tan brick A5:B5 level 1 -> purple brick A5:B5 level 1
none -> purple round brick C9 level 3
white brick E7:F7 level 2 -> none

********************

All lines of the data above that include the word "none" must be shown.

> Exercise answer
none -> purple round brick C9 level 3
white brick E7:F7 level 2 -> none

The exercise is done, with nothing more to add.